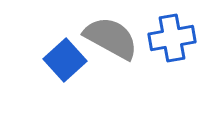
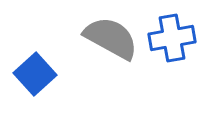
blue square: moved 30 px left, 14 px down
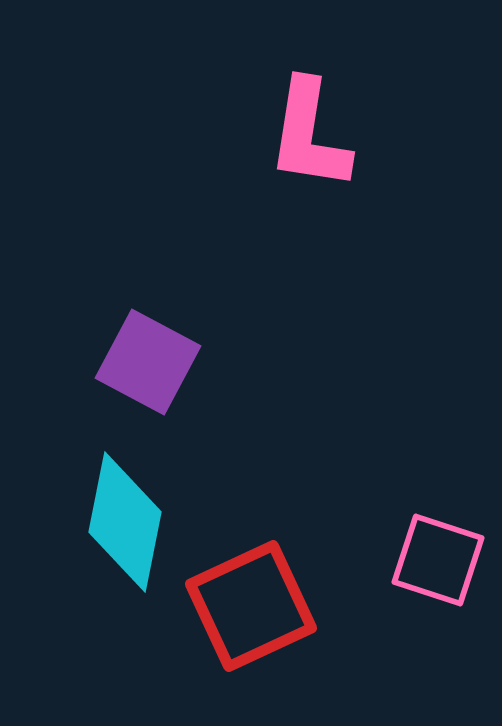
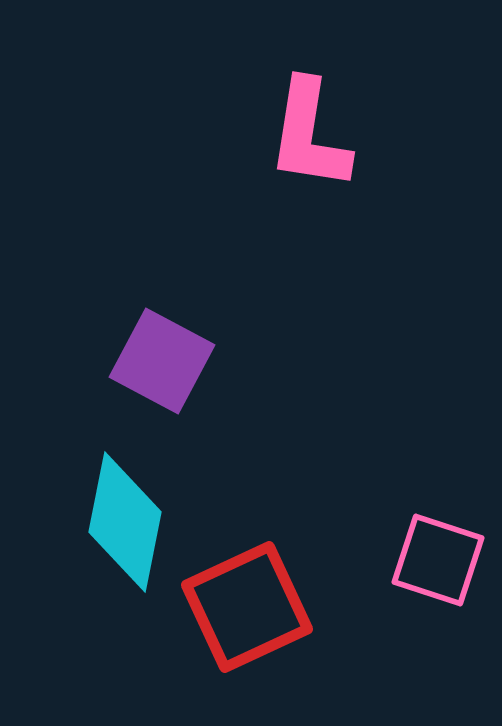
purple square: moved 14 px right, 1 px up
red square: moved 4 px left, 1 px down
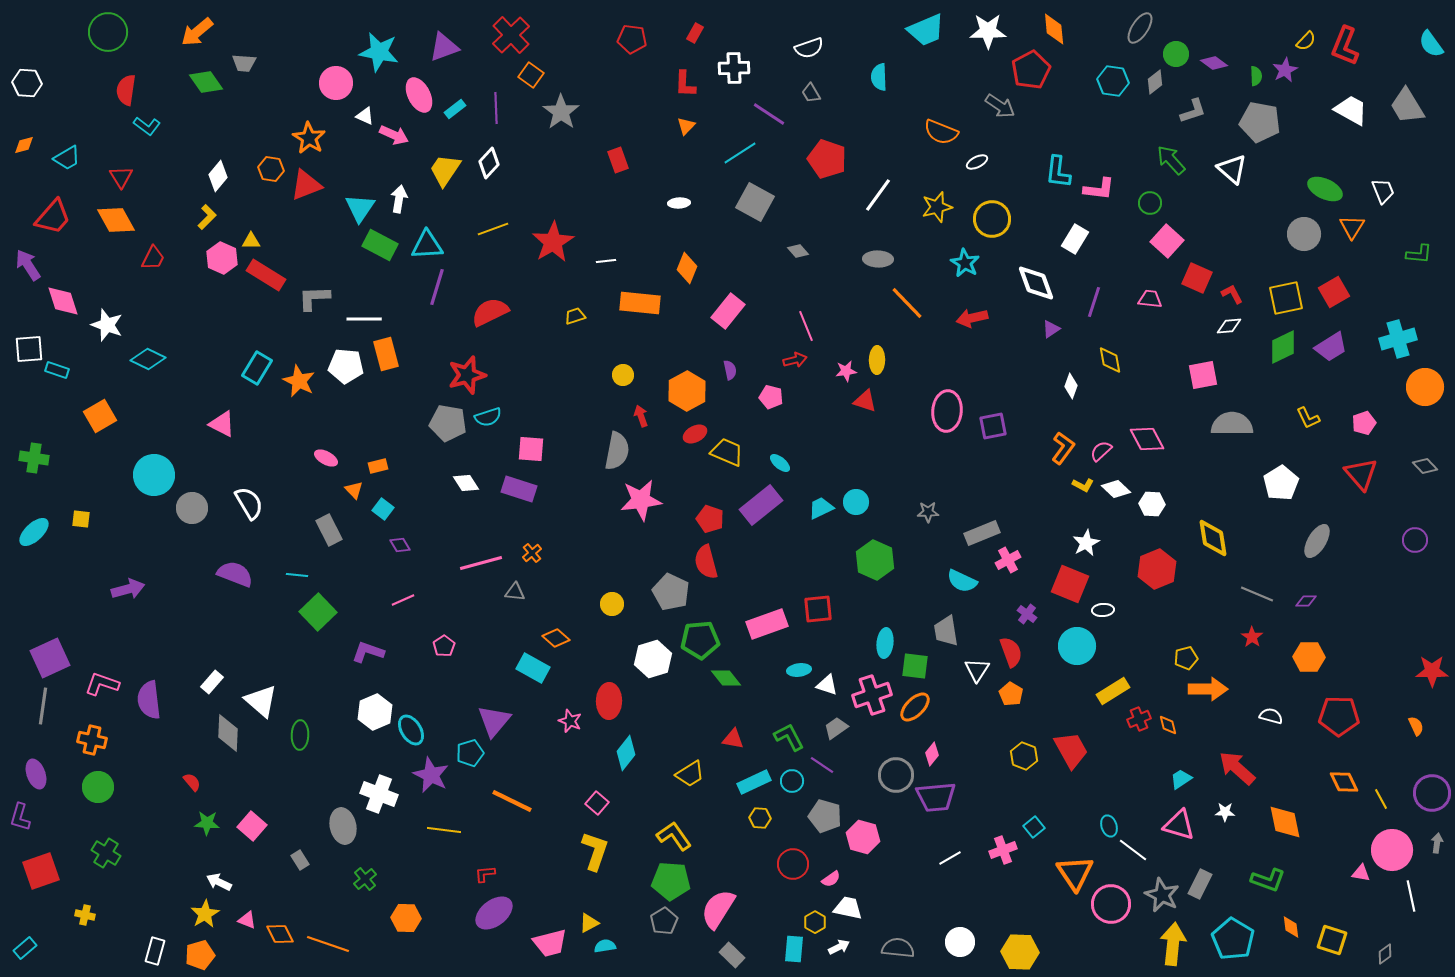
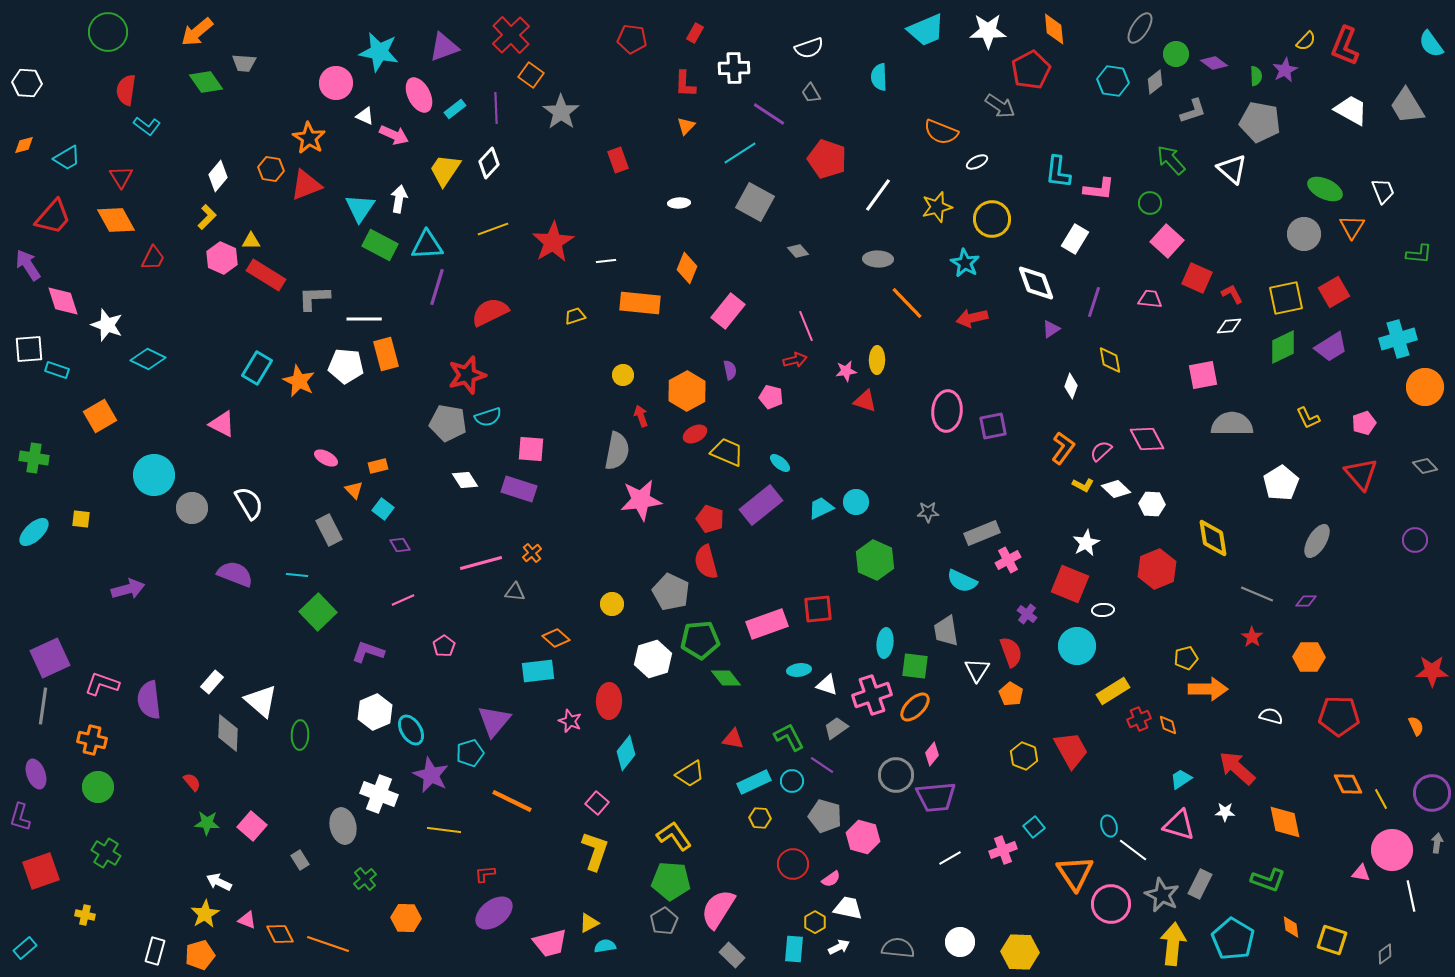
white diamond at (466, 483): moved 1 px left, 3 px up
cyan rectangle at (533, 668): moved 5 px right, 3 px down; rotated 36 degrees counterclockwise
orange diamond at (1344, 782): moved 4 px right, 2 px down
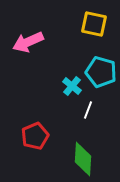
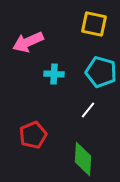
cyan cross: moved 18 px left, 12 px up; rotated 36 degrees counterclockwise
white line: rotated 18 degrees clockwise
red pentagon: moved 2 px left, 1 px up
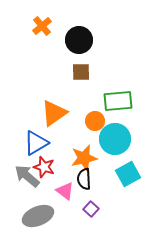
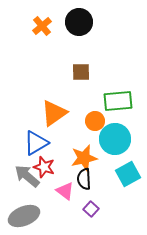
black circle: moved 18 px up
gray ellipse: moved 14 px left
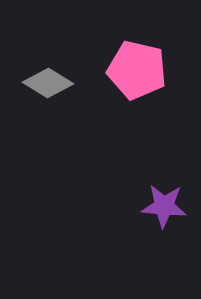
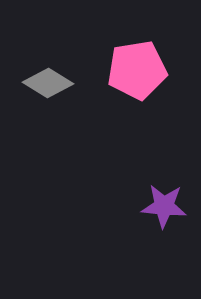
pink pentagon: rotated 22 degrees counterclockwise
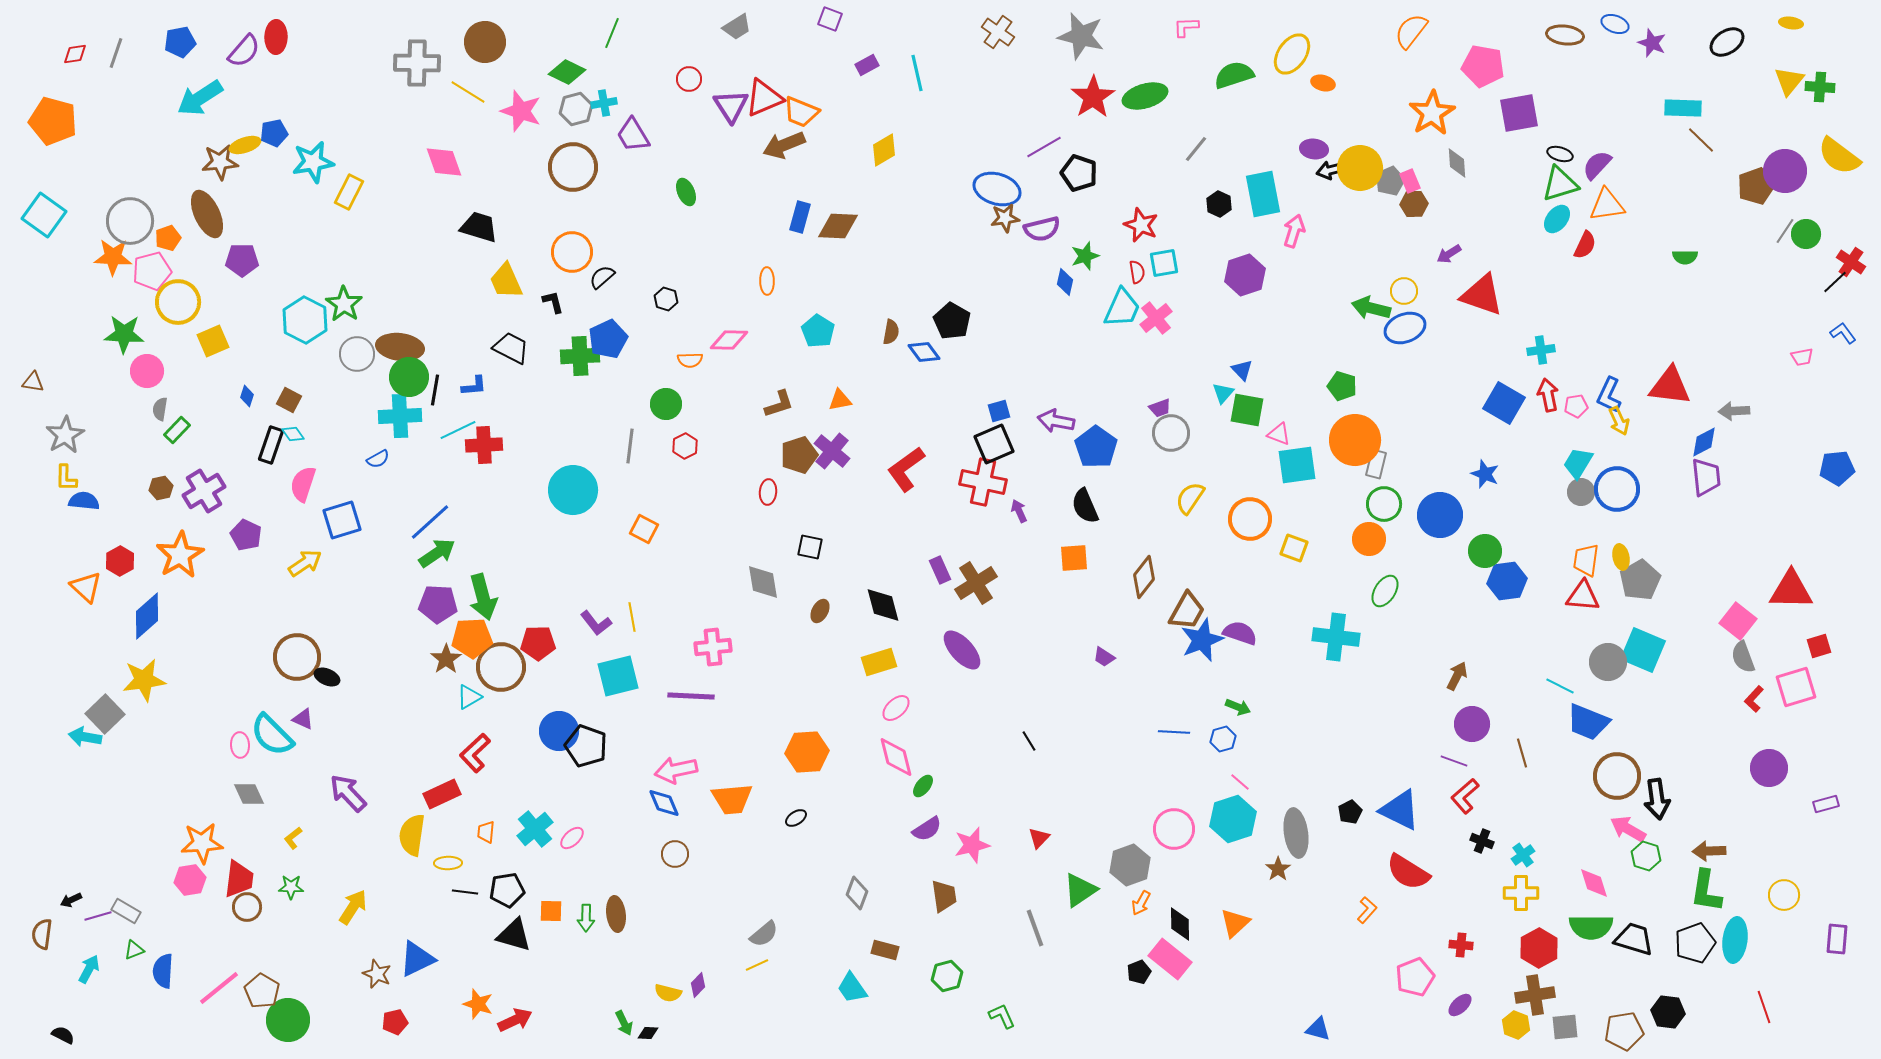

EXERCISE DESCRIPTION :: Please transcribe the whole listing above exactly, with the images left out.

SOLUTION BELOW ::
blue square: moved 30 px left, 14 px down
purple square: moved 14 px right, 1 px up
red square: moved 4 px left, 1 px down
white diamond at (466, 483): moved 1 px left, 3 px up
cyan rectangle at (533, 668): moved 5 px right, 3 px down; rotated 36 degrees counterclockwise
orange diamond at (1344, 782): moved 4 px right, 2 px down
cyan cross: moved 18 px left, 12 px up; rotated 36 degrees counterclockwise
white line: rotated 18 degrees clockwise
red pentagon: moved 2 px left, 1 px up
black circle: moved 18 px up
gray ellipse: moved 14 px left
pink pentagon: rotated 22 degrees counterclockwise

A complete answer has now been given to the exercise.